BRIEF: Write the entries out again exactly; any picture among them gets left out.

DATASET RECORDS:

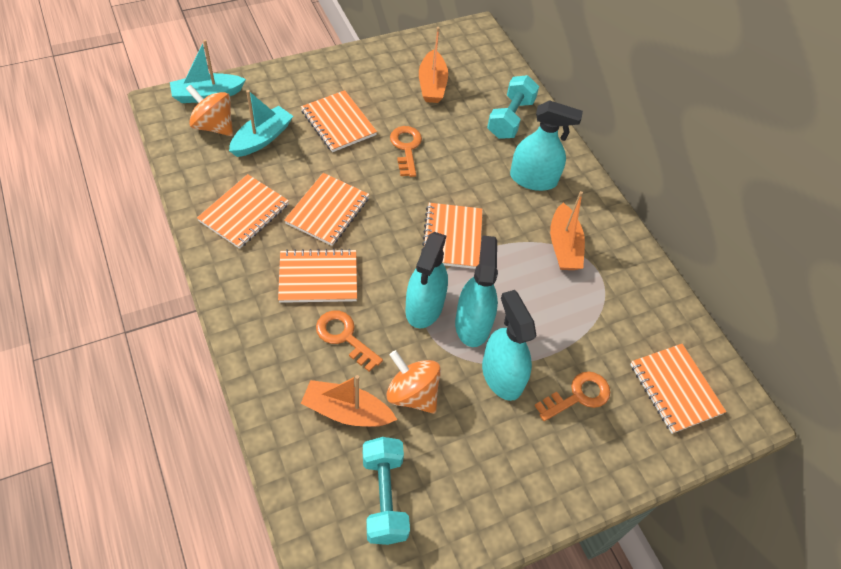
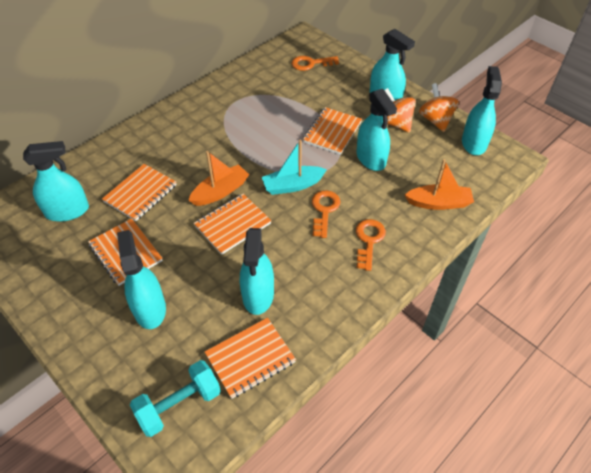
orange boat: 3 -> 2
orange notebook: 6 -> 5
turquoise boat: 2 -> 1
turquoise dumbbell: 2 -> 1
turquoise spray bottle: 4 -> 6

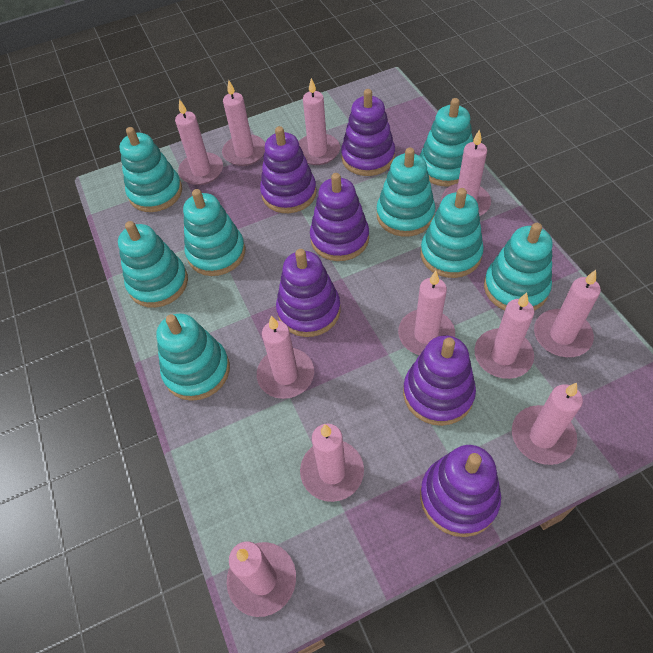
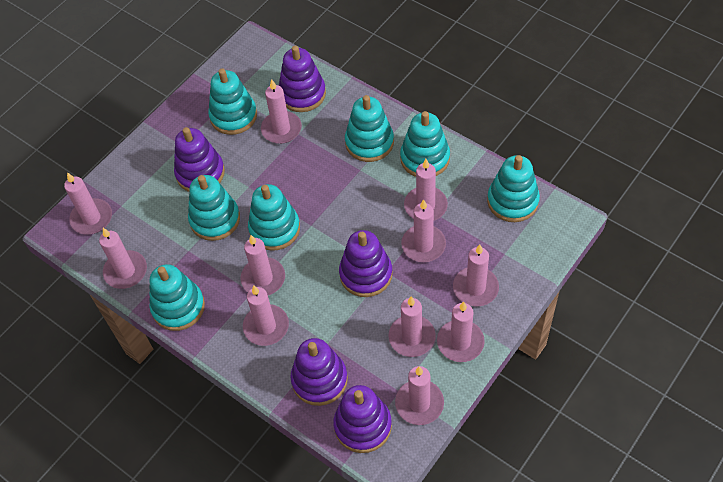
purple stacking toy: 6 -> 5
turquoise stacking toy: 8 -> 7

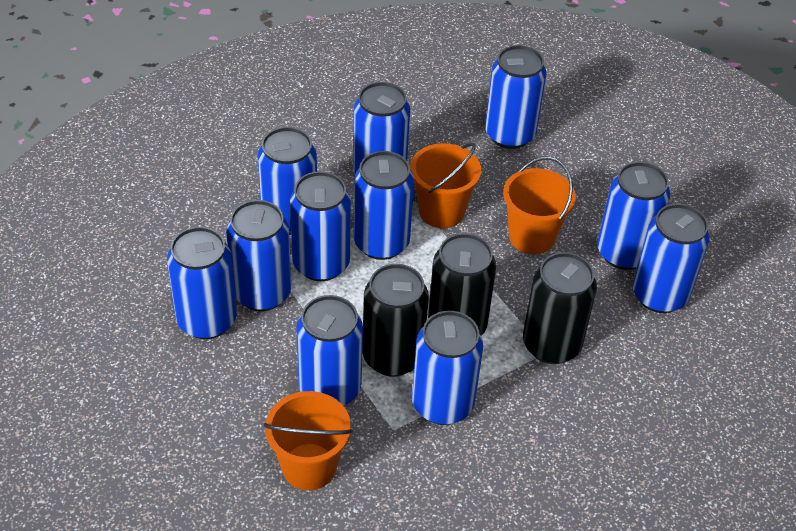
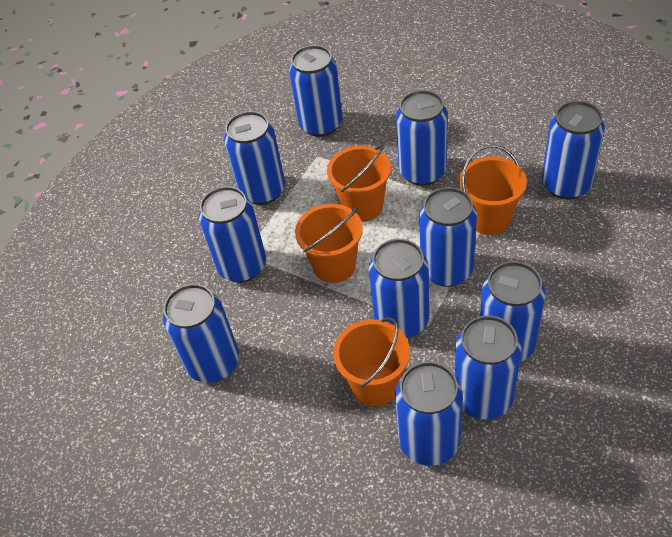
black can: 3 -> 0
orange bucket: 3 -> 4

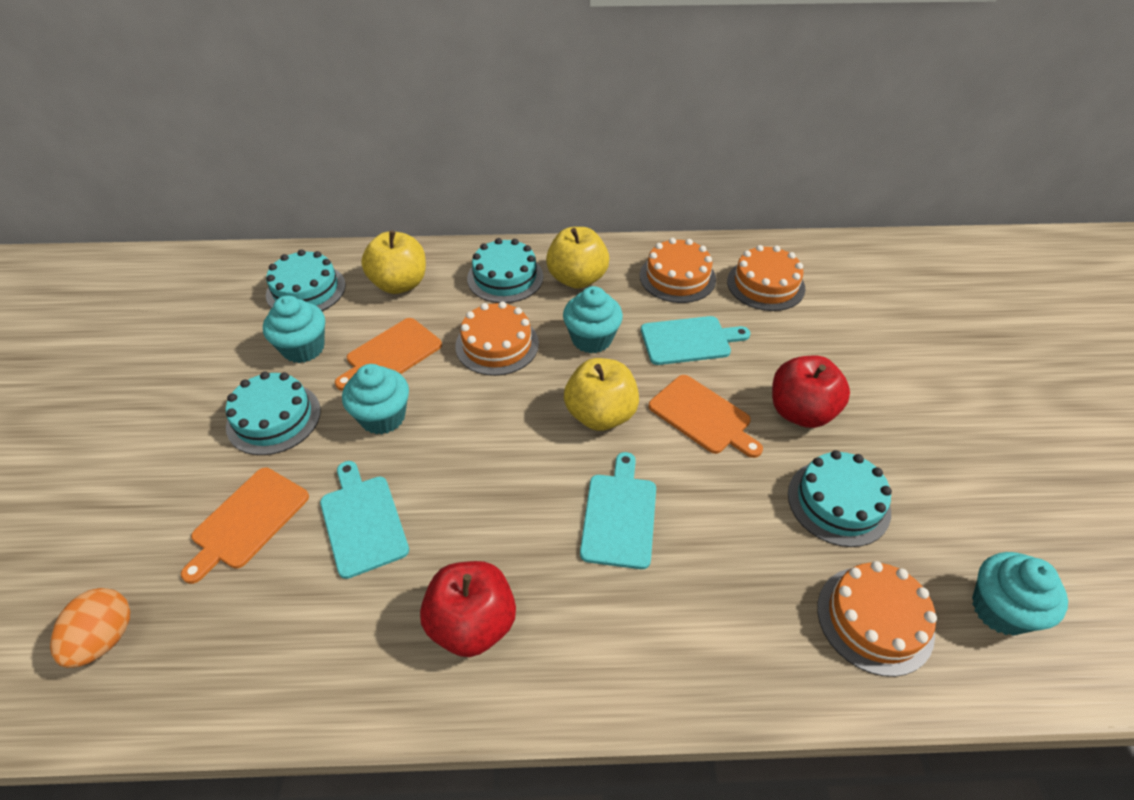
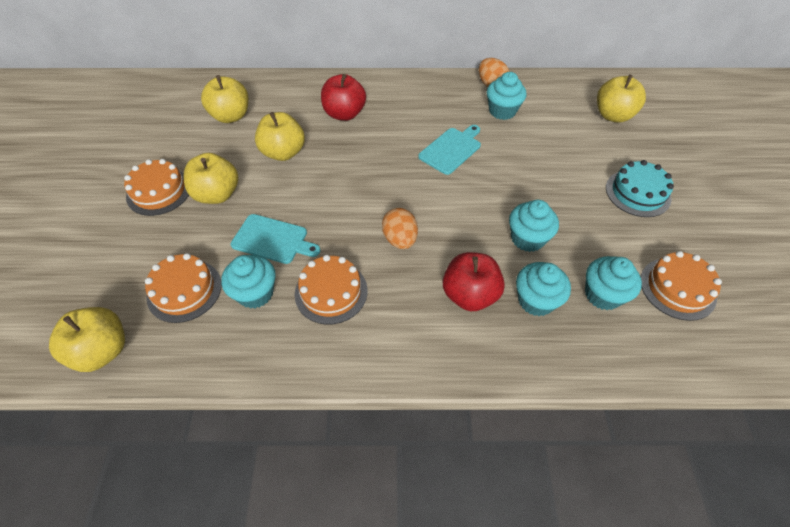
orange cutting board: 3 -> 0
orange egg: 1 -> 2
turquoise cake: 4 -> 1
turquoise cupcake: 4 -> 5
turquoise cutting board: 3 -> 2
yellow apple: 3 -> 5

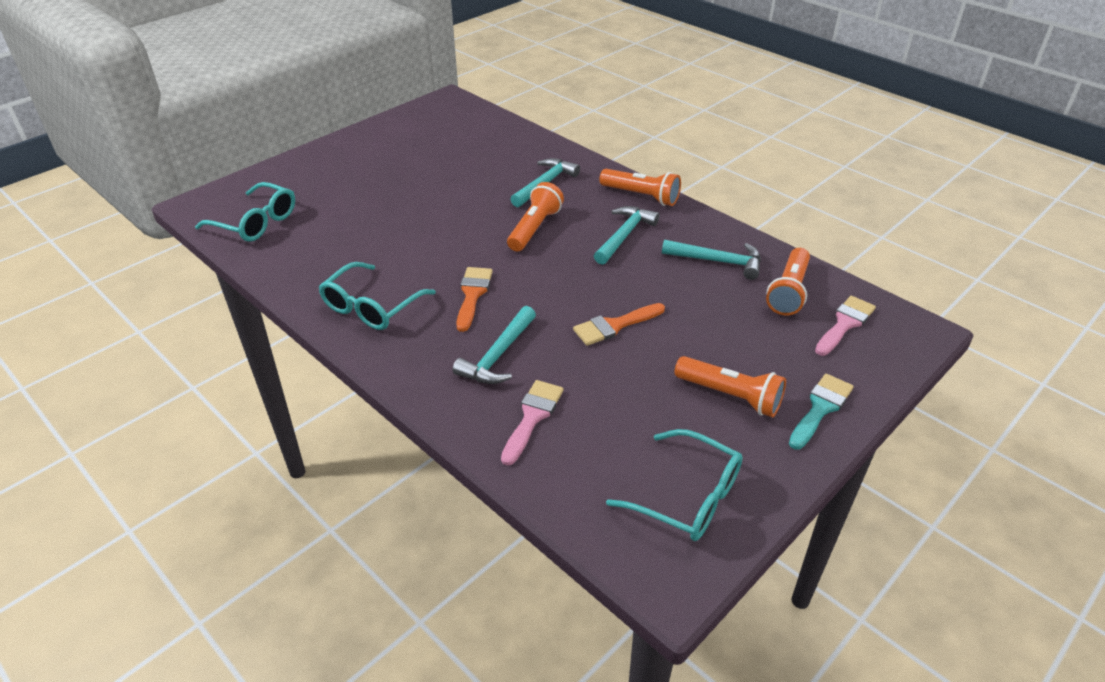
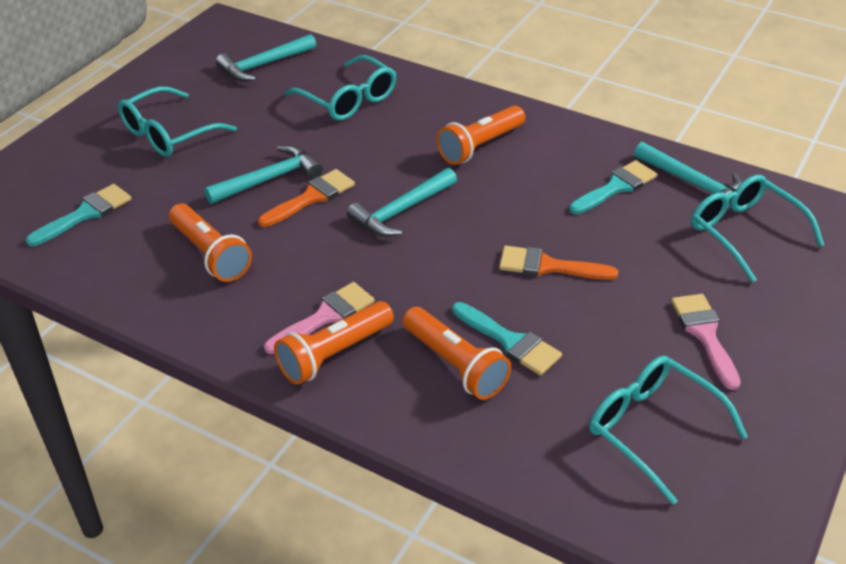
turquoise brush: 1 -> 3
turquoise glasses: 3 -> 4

OUTPUT FOR THIS EXERCISE:
orange boat: 3 -> 2
orange notebook: 6 -> 5
turquoise boat: 2 -> 1
turquoise dumbbell: 2 -> 1
turquoise spray bottle: 4 -> 6

purple stacking toy: 6 -> 5
turquoise stacking toy: 8 -> 7

black can: 3 -> 0
orange bucket: 3 -> 4

orange cutting board: 3 -> 0
orange egg: 1 -> 2
turquoise cake: 4 -> 1
turquoise cupcake: 4 -> 5
turquoise cutting board: 3 -> 2
yellow apple: 3 -> 5

turquoise brush: 1 -> 3
turquoise glasses: 3 -> 4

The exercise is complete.